[Some records]
···
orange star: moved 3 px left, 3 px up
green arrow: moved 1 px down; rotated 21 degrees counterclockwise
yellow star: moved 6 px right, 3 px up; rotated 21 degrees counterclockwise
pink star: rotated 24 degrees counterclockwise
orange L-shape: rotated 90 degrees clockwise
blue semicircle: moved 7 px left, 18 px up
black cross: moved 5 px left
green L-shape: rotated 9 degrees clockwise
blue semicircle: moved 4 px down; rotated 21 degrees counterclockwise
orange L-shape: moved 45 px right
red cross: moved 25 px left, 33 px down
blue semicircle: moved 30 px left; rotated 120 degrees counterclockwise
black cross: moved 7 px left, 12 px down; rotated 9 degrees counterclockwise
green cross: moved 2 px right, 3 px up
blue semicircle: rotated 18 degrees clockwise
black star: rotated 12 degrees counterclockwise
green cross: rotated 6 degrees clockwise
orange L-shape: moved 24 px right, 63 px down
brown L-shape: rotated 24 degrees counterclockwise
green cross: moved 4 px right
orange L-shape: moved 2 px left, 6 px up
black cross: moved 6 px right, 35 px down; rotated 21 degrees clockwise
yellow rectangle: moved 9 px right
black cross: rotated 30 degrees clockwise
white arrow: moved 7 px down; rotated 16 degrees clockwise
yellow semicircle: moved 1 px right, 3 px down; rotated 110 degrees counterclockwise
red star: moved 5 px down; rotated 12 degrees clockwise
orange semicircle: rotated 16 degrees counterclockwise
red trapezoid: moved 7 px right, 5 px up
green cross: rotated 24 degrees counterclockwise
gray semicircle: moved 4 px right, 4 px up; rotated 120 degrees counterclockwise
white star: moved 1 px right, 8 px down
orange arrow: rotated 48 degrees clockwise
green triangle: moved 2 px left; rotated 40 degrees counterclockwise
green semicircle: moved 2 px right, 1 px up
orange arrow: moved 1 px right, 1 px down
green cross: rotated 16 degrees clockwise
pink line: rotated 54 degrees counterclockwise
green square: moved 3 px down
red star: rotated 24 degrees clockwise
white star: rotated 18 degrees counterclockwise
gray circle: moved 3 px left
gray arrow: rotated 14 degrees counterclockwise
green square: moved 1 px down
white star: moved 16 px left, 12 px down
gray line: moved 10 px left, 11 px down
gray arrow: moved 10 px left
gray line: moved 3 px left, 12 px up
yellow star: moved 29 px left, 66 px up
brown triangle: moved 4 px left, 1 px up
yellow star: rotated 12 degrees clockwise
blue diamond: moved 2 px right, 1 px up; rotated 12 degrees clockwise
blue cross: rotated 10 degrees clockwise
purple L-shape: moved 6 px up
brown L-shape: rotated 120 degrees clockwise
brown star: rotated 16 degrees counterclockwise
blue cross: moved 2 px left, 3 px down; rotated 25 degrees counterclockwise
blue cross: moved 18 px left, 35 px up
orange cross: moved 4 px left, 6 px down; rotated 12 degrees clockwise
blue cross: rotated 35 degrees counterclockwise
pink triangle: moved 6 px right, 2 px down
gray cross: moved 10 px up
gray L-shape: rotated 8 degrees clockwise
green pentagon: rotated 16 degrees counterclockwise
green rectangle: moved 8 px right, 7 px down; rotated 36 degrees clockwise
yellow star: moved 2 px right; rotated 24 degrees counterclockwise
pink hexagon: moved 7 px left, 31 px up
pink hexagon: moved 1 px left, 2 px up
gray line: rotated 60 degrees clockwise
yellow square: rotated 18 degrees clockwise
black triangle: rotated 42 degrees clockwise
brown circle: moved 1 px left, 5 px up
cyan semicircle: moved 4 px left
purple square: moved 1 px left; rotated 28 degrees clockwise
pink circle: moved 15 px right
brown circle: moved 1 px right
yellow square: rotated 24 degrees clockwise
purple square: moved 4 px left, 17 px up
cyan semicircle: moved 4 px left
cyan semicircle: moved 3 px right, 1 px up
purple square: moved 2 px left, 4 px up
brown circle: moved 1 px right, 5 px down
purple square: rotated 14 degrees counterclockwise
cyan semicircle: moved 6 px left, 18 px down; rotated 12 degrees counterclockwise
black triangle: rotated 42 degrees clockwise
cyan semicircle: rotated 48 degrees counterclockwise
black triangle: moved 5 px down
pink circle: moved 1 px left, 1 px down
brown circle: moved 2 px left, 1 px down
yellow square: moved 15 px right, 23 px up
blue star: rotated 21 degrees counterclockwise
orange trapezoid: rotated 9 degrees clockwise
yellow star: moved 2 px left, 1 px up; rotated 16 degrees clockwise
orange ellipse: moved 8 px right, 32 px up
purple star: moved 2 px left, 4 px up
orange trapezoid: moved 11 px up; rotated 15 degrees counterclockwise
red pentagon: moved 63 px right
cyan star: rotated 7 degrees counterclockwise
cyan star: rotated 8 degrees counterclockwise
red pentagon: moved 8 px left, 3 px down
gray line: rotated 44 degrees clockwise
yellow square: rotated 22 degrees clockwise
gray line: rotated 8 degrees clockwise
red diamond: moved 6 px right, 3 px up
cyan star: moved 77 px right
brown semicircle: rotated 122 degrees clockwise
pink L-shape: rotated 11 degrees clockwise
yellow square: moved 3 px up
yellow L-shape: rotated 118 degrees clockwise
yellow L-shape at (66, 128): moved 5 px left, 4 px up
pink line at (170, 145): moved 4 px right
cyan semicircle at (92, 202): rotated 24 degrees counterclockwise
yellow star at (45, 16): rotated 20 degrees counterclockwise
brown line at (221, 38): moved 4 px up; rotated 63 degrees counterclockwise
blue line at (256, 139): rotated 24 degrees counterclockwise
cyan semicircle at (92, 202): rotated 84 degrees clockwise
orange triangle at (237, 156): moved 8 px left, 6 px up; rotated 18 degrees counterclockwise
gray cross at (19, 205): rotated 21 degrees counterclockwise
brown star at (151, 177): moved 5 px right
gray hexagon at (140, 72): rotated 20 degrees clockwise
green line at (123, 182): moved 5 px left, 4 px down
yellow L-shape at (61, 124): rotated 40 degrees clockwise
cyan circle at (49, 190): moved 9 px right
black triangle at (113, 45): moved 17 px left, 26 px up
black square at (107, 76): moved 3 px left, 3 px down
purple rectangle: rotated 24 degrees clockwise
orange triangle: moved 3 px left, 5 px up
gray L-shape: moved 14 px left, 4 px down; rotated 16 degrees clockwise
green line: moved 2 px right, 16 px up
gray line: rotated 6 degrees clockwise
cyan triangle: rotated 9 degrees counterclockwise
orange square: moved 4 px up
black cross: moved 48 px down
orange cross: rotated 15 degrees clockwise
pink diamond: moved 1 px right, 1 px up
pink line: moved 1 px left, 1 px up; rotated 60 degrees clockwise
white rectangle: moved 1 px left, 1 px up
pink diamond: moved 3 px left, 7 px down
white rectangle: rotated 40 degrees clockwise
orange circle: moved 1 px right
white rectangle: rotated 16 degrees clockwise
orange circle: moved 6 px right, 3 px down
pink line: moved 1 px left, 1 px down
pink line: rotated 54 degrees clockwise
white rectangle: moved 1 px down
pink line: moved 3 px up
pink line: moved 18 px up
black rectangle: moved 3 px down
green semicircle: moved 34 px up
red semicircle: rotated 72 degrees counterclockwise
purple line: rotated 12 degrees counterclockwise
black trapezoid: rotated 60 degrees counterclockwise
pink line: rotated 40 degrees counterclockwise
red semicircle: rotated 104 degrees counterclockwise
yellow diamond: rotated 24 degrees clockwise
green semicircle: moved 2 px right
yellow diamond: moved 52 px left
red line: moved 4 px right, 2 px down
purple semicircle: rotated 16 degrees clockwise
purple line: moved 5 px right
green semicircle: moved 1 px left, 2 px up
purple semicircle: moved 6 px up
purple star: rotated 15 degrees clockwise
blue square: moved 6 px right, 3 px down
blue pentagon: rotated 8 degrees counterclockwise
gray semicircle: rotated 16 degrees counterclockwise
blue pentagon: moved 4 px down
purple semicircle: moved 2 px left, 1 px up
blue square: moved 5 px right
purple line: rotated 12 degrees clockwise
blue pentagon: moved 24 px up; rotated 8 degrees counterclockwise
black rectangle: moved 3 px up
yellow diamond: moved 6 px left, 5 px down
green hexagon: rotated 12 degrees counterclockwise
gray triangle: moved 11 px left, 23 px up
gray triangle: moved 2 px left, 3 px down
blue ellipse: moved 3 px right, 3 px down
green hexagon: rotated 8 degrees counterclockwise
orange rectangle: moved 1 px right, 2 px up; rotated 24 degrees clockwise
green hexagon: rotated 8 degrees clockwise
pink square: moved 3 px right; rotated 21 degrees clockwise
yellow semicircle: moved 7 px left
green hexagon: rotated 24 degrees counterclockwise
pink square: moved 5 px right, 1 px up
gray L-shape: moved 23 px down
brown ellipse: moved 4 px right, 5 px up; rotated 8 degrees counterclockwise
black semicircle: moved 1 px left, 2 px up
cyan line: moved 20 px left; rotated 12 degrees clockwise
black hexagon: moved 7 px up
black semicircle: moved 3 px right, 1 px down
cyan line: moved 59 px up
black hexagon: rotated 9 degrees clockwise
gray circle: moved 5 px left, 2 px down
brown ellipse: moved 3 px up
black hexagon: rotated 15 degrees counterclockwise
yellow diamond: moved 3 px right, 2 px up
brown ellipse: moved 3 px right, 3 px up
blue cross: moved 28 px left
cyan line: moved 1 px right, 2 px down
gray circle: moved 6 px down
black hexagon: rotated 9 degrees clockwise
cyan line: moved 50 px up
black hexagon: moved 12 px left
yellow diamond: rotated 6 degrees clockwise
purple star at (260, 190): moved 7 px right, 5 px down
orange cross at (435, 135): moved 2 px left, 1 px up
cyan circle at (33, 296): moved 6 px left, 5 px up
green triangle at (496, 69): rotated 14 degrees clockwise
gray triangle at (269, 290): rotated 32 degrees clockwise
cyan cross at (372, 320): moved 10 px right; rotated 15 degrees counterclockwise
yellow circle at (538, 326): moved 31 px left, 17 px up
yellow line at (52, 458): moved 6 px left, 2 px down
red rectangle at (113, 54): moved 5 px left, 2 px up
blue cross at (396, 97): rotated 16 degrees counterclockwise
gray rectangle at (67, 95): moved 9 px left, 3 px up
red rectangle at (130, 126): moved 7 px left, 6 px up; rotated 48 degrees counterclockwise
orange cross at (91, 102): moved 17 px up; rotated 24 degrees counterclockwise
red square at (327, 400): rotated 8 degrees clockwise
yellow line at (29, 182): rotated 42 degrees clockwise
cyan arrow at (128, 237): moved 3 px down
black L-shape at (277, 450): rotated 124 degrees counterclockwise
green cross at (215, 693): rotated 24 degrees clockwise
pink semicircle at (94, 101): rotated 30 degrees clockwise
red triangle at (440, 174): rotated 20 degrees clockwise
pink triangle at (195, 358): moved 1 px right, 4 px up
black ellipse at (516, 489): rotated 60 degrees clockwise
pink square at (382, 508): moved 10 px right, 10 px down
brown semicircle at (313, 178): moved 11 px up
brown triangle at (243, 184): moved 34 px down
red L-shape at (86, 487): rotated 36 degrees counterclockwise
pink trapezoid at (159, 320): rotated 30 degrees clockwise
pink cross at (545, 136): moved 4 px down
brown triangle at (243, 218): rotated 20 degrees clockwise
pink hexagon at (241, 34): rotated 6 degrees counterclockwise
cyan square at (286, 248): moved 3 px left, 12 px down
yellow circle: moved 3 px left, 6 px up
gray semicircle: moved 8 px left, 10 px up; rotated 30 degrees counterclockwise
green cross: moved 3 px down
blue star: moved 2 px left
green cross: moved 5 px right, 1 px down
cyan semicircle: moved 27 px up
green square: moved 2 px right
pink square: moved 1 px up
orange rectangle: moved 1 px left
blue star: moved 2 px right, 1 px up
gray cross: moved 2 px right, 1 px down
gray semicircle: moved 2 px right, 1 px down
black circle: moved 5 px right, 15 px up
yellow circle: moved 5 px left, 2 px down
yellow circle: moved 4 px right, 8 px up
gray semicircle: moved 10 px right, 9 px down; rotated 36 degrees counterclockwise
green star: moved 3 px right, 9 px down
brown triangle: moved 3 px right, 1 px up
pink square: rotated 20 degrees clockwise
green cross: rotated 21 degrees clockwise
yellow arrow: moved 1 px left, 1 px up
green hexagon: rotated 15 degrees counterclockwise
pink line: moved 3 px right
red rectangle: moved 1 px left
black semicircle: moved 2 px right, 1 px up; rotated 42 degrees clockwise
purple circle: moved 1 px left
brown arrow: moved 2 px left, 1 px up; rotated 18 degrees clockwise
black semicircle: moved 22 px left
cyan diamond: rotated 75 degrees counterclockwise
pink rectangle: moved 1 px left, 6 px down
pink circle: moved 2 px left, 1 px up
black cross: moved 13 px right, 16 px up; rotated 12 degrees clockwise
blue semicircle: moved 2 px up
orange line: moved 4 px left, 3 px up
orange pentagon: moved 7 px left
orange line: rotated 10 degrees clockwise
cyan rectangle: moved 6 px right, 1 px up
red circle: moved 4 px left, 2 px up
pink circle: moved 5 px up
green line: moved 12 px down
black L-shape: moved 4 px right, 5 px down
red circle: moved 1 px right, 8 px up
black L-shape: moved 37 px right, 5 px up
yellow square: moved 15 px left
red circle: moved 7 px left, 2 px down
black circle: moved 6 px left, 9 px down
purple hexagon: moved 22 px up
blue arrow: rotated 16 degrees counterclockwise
···
What needs to be done: Copy the records again word for word, starting at the first line and ending at the line that contains "green cross: rotated 6 degrees clockwise", with that line included.

Answer to the exercise:
orange star: moved 3 px left, 3 px up
green arrow: moved 1 px down; rotated 21 degrees counterclockwise
yellow star: moved 6 px right, 3 px up; rotated 21 degrees counterclockwise
pink star: rotated 24 degrees counterclockwise
orange L-shape: rotated 90 degrees clockwise
blue semicircle: moved 7 px left, 18 px up
black cross: moved 5 px left
green L-shape: rotated 9 degrees clockwise
blue semicircle: moved 4 px down; rotated 21 degrees counterclockwise
orange L-shape: moved 45 px right
red cross: moved 25 px left, 33 px down
blue semicircle: moved 30 px left; rotated 120 degrees counterclockwise
black cross: moved 7 px left, 12 px down; rotated 9 degrees counterclockwise
green cross: moved 2 px right, 3 px up
blue semicircle: rotated 18 degrees clockwise
black star: rotated 12 degrees counterclockwise
green cross: rotated 6 degrees clockwise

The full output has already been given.